=== DIRECTIONS ===
Without any images, write the listing below out word for word.

Start of DATA SHOWN

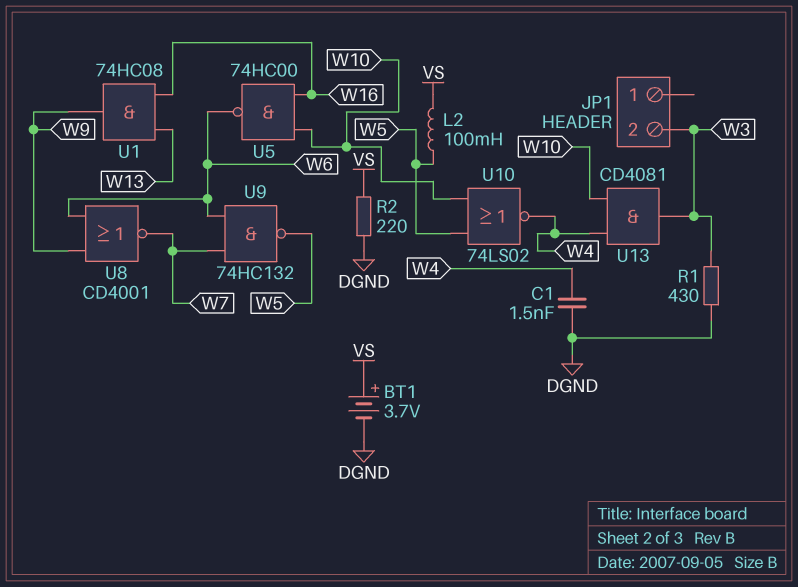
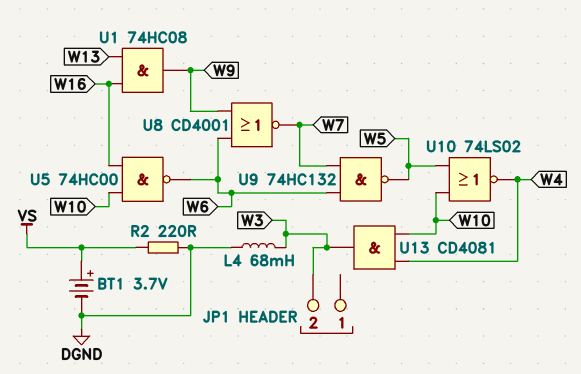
C1: 1.5nF (DGND, W4) -> none
L2: 100mH (VS, W5) -> none
L4: none -> 68mH (DGND, W3)
R1: 430 (DGND, W3) -> none

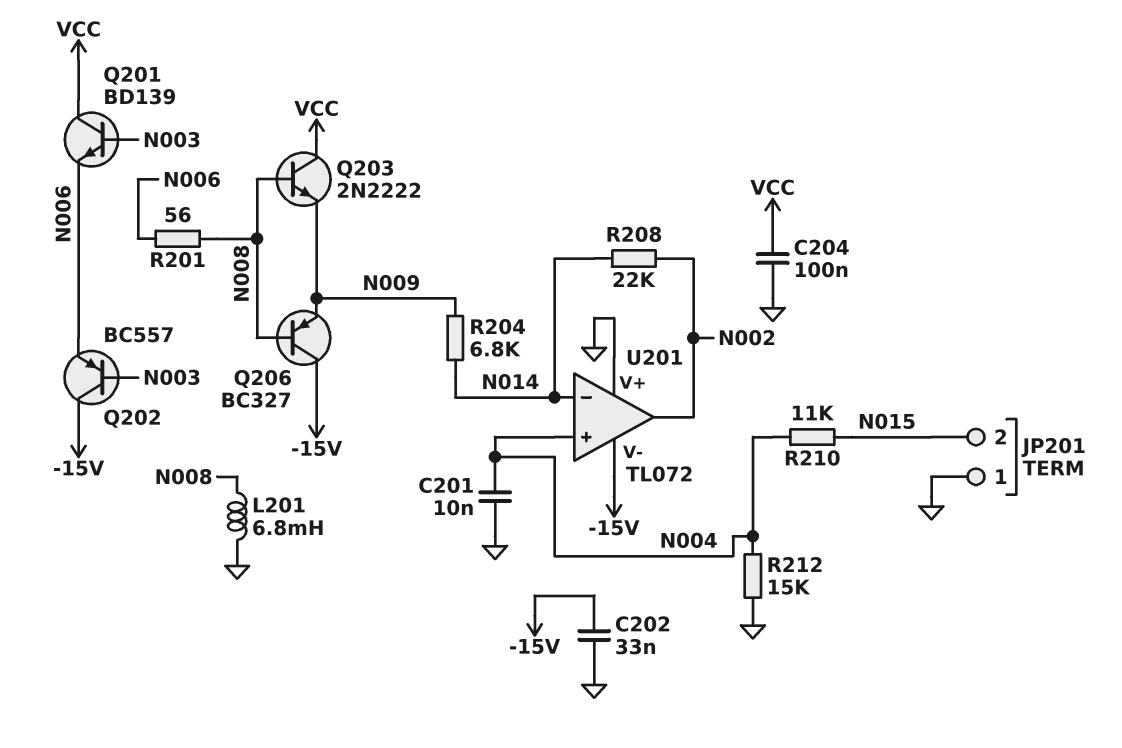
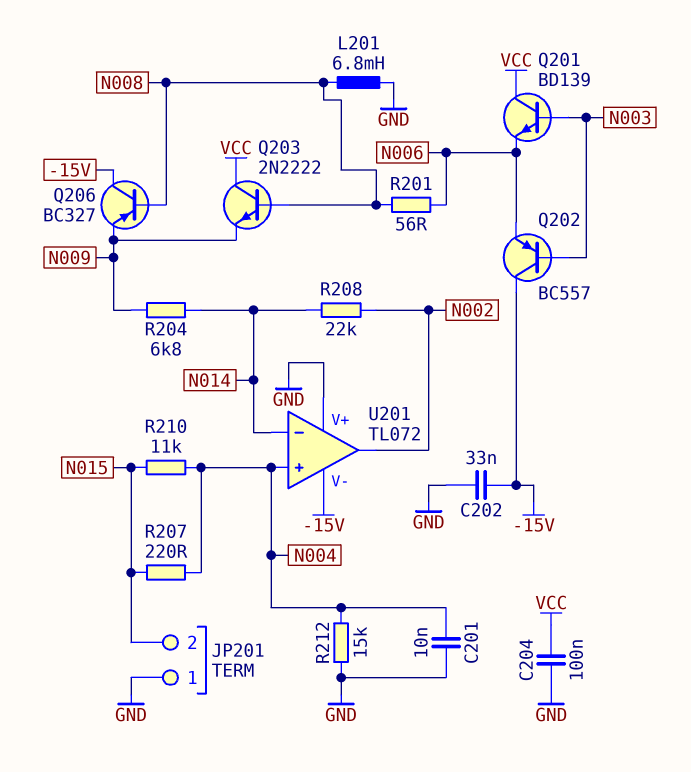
R207: none -> 220 (N004, N015)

End of DATA SHOWN

=== TASK ANSWER ===
C1: 1.5nF (DGND, W4) -> none
L2: 100mH (VS, W5) -> none
L4: none -> 68mH (DGND, W3)
R1: 430 (DGND, W3) -> none

R207: none -> 220 (N004, N015)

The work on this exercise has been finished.